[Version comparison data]
▬▬▬▬▬▬▬▬▬▬
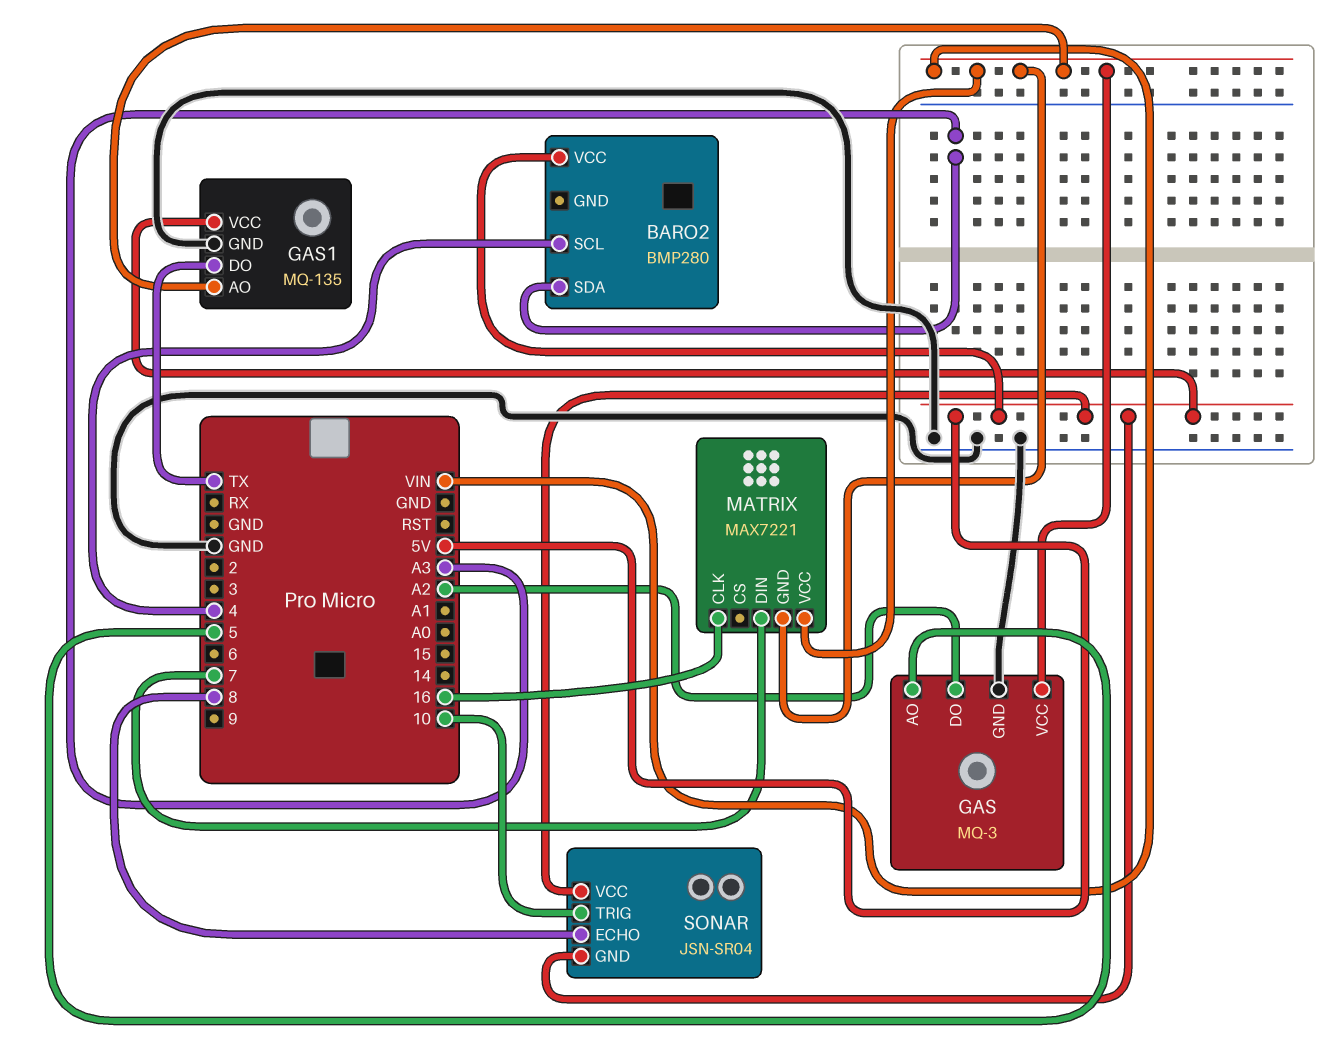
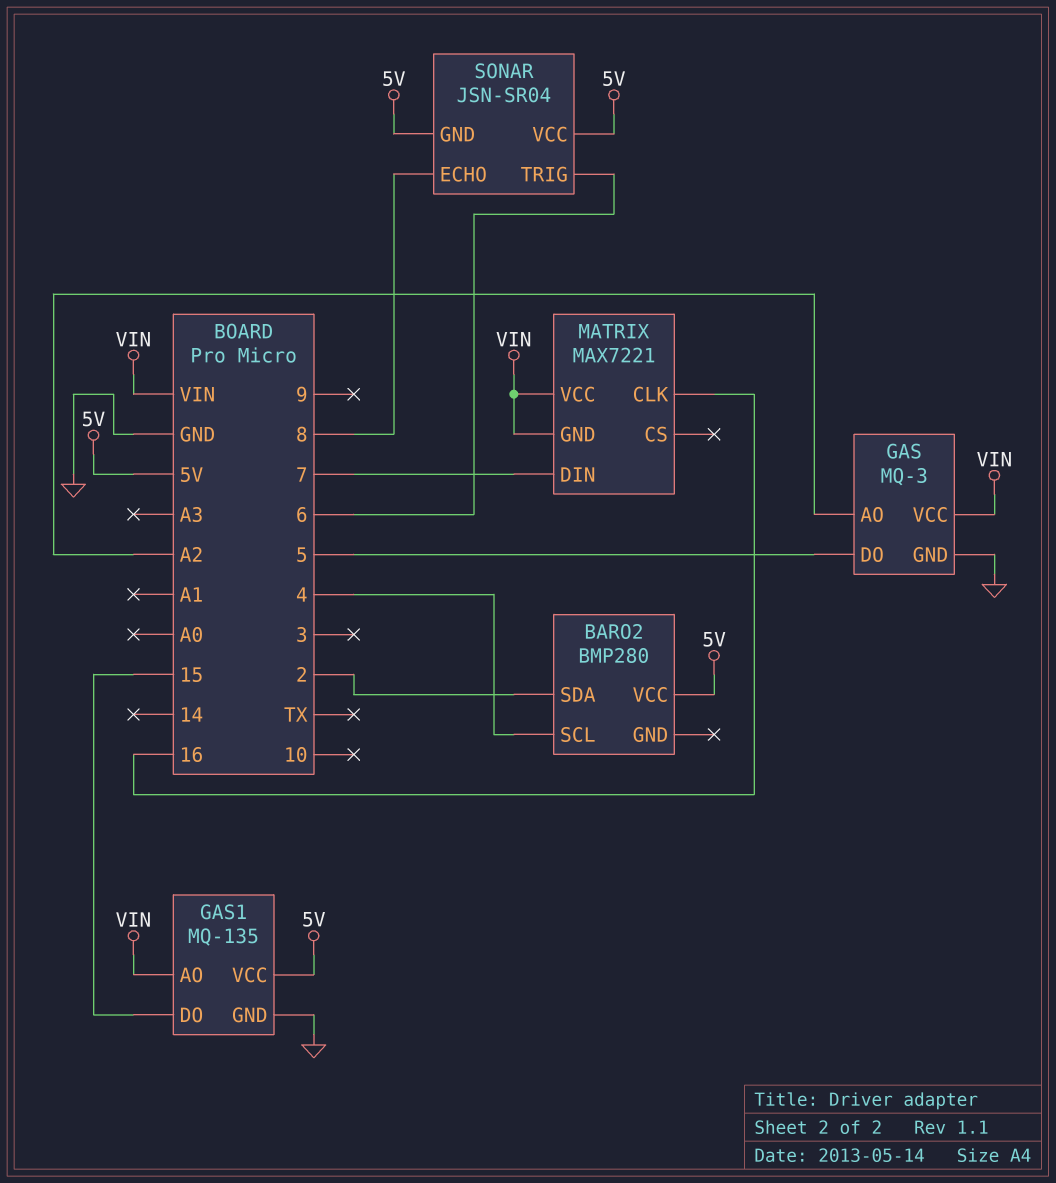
BARO2 pin SDA: A3 -> 2
GAS pin AO: 5 -> A2
GAS pin DO: A2 -> 5
GAS1 pin DO: TX -> 15
SONAR pin TRIG: 10 -> 6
▬▬▬▬▬▬▬▬▬▬
Without the pictures, write out every entry exactly as it appears.

EXPECTED ANSWER:
BARO2 pin SDA: A3 -> 2
GAS pin AO: 5 -> A2
GAS pin DO: A2 -> 5
GAS1 pin DO: TX -> 15
SONAR pin TRIG: 10 -> 6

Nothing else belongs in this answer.